__GIVEN TASK__.
Reproduce every one of the items below word for word, with nothing added, dropped, or reworded.

__THE DATA__.
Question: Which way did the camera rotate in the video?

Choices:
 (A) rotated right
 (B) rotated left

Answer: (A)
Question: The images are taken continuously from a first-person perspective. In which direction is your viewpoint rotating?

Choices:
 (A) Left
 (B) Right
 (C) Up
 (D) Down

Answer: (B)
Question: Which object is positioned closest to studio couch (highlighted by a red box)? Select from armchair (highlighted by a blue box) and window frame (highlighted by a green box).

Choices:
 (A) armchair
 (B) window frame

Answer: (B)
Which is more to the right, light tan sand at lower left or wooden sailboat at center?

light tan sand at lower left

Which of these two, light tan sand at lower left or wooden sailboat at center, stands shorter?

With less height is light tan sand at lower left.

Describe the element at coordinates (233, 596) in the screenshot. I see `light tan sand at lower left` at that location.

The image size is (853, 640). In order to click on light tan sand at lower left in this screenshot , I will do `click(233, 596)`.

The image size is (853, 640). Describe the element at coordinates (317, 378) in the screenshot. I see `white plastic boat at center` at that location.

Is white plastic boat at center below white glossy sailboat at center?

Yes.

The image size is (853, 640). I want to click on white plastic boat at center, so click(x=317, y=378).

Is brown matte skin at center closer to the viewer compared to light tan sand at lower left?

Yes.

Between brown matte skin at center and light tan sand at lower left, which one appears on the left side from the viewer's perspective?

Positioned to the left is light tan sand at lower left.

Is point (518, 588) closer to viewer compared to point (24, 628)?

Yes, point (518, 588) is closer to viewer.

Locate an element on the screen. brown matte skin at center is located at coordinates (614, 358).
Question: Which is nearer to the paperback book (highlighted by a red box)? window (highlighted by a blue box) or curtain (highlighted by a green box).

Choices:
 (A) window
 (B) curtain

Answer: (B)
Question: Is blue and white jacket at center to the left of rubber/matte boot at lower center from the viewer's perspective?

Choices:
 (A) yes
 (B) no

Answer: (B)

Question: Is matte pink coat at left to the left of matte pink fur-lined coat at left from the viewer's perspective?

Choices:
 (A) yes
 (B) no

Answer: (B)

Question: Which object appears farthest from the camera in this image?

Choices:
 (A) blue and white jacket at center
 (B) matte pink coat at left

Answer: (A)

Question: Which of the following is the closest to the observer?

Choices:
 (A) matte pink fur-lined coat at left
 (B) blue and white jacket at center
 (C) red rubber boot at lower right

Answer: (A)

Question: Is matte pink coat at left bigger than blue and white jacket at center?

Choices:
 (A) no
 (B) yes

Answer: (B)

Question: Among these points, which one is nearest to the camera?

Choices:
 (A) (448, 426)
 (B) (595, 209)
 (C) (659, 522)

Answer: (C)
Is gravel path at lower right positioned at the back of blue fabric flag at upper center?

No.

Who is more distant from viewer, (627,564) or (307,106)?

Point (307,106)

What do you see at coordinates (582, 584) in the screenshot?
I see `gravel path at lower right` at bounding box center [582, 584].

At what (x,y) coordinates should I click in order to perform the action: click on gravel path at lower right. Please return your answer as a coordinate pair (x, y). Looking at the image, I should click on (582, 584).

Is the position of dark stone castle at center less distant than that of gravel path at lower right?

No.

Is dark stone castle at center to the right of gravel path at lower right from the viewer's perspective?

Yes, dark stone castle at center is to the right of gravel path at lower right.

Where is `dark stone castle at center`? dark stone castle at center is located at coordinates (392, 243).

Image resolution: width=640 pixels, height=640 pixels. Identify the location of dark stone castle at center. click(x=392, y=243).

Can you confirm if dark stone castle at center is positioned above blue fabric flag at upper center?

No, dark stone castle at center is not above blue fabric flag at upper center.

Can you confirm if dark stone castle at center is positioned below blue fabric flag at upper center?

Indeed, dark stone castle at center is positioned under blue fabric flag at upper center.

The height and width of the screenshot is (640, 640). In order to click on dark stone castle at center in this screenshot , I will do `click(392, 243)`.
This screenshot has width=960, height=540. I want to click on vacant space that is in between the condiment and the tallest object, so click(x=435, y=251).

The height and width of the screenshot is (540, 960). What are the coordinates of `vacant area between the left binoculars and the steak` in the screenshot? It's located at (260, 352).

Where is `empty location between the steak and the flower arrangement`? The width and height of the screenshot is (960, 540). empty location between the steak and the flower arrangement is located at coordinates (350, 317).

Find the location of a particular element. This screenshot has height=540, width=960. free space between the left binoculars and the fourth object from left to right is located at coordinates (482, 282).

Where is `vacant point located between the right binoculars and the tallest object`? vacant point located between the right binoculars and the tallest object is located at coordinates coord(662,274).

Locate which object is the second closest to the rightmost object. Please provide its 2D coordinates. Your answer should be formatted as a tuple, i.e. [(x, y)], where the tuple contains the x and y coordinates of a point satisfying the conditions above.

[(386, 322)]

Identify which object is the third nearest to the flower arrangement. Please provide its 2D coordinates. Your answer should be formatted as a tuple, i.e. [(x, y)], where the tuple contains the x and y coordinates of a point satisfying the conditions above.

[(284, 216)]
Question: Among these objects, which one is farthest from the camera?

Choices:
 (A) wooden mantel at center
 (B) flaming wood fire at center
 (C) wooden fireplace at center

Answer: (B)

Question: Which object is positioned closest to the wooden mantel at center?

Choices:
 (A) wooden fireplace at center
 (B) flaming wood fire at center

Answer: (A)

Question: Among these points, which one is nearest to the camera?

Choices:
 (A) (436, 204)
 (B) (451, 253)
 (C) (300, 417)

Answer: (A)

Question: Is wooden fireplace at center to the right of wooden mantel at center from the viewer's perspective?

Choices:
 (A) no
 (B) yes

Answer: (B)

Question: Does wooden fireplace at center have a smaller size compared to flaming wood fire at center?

__WORKED ANSWER__.
Question: Which way did the camera rotate in the video?

Choices:
 (A) rotated right
 (B) rotated left

Answer: (A)
Question: The images are taken continuously from a first-person perspective. In which direction is your viewpoint rotating?

Choices:
 (A) Left
 (B) Right
 (C) Up
 (D) Down

Answer: (B)
Question: Which object is positioned closest to studio couch (highlighted by a red box)? Select from armchair (highlighted by a blue box) and window frame (highlighted by a green box).

Choices:
 (A) armchair
 (B) window frame

Answer: (B)
Which is more to the right, light tan sand at lower left or wooden sailboat at center?

light tan sand at lower left

Which of these two, light tan sand at lower left or wooden sailboat at center, stands shorter?

With less height is light tan sand at lower left.

Describe the element at coordinates (233, 596) in the screenshot. I see `light tan sand at lower left` at that location.

The image size is (853, 640). In order to click on light tan sand at lower left in this screenshot , I will do `click(233, 596)`.

The image size is (853, 640). Describe the element at coordinates (317, 378) in the screenshot. I see `white plastic boat at center` at that location.

Is white plastic boat at center below white glossy sailboat at center?

Yes.

The image size is (853, 640). I want to click on white plastic boat at center, so click(x=317, y=378).

Is brown matte skin at center closer to the viewer compared to light tan sand at lower left?

Yes.

Between brown matte skin at center and light tan sand at lower left, which one appears on the left side from the viewer's perspective?

Positioned to the left is light tan sand at lower left.

Is point (518, 588) closer to viewer compared to point (24, 628)?

Yes, point (518, 588) is closer to viewer.

Locate an element on the screen. brown matte skin at center is located at coordinates (614, 358).
Question: Which is nearer to the paperback book (highlighted by a red box)? window (highlighted by a blue box) or curtain (highlighted by a green box).

Choices:
 (A) window
 (B) curtain

Answer: (B)
Question: Is blue and white jacket at center to the left of rubber/matte boot at lower center from the viewer's perspective?

Choices:
 (A) yes
 (B) no

Answer: (B)

Question: Is matte pink coat at left to the left of matte pink fur-lined coat at left from the viewer's perspective?

Choices:
 (A) yes
 (B) no

Answer: (B)

Question: Which object appears farthest from the camera in this image?

Choices:
 (A) blue and white jacket at center
 (B) matte pink coat at left

Answer: (A)

Question: Which of the following is the closest to the observer?

Choices:
 (A) matte pink fur-lined coat at left
 (B) blue and white jacket at center
 (C) red rubber boot at lower right

Answer: (A)

Question: Is matte pink coat at left bigger than blue and white jacket at center?

Choices:
 (A) no
 (B) yes

Answer: (B)

Question: Among these points, which one is nearest to the camera?

Choices:
 (A) (448, 426)
 (B) (595, 209)
 (C) (659, 522)

Answer: (C)
Is gravel path at lower right positioned at the back of blue fabric flag at upper center?

No.

Who is more distant from viewer, (627,564) or (307,106)?

Point (307,106)

What do you see at coordinates (582, 584) in the screenshot?
I see `gravel path at lower right` at bounding box center [582, 584].

At what (x,y) coordinates should I click in order to perform the action: click on gravel path at lower right. Please return your answer as a coordinate pair (x, y). Looking at the image, I should click on (582, 584).

Is the position of dark stone castle at center less distant than that of gravel path at lower right?

No.

Is dark stone castle at center to the right of gravel path at lower right from the viewer's perspective?

Yes, dark stone castle at center is to the right of gravel path at lower right.

Where is `dark stone castle at center`? dark stone castle at center is located at coordinates (392, 243).

Image resolution: width=640 pixels, height=640 pixels. Identify the location of dark stone castle at center. click(x=392, y=243).

Can you confirm if dark stone castle at center is positioned above blue fabric flag at upper center?

No, dark stone castle at center is not above blue fabric flag at upper center.

Can you confirm if dark stone castle at center is positioned below blue fabric flag at upper center?

Indeed, dark stone castle at center is positioned under blue fabric flag at upper center.

The height and width of the screenshot is (640, 640). In order to click on dark stone castle at center in this screenshot , I will do `click(392, 243)`.
This screenshot has width=960, height=540. I want to click on vacant space that is in between the condiment and the tallest object, so click(x=435, y=251).

The height and width of the screenshot is (540, 960). What are the coordinates of `vacant area between the left binoculars and the steak` in the screenshot? It's located at (260, 352).

Where is `empty location between the steak and the flower arrangement`? The width and height of the screenshot is (960, 540). empty location between the steak and the flower arrangement is located at coordinates (350, 317).

Find the location of a particular element. This screenshot has height=540, width=960. free space between the left binoculars and the fourth object from left to right is located at coordinates (482, 282).

Where is `vacant point located between the right binoculars and the tallest object`? vacant point located between the right binoculars and the tallest object is located at coordinates coord(662,274).

Locate which object is the second closest to the rightmost object. Please provide its 2D coordinates. Your answer should be formatted as a tuple, i.e. [(x, y)], where the tuple contains the x and y coordinates of a point satisfying the conditions above.

[(386, 322)]

Identify which object is the third nearest to the flower arrangement. Please provide its 2D coordinates. Your answer should be formatted as a tuple, i.e. [(x, y)], where the tuple contains the x and y coordinates of a point satisfying the conditions above.

[(284, 216)]
Question: Among these objects, which one is farthest from the camera?

Choices:
 (A) wooden mantel at center
 (B) flaming wood fire at center
 (C) wooden fireplace at center

Answer: (B)

Question: Which object is positioned closest to the wooden mantel at center?

Choices:
 (A) wooden fireplace at center
 (B) flaming wood fire at center

Answer: (A)

Question: Among these points, which one is nearest to the camera?

Choices:
 (A) (436, 204)
 (B) (451, 253)
 (C) (300, 417)

Answer: (A)

Question: Is wooden fireplace at center to the right of wooden mantel at center from the viewer's perspective?

Choices:
 (A) no
 (B) yes

Answer: (B)

Question: Does wooden fireplace at center have a smaller size compared to flaming wood fire at center?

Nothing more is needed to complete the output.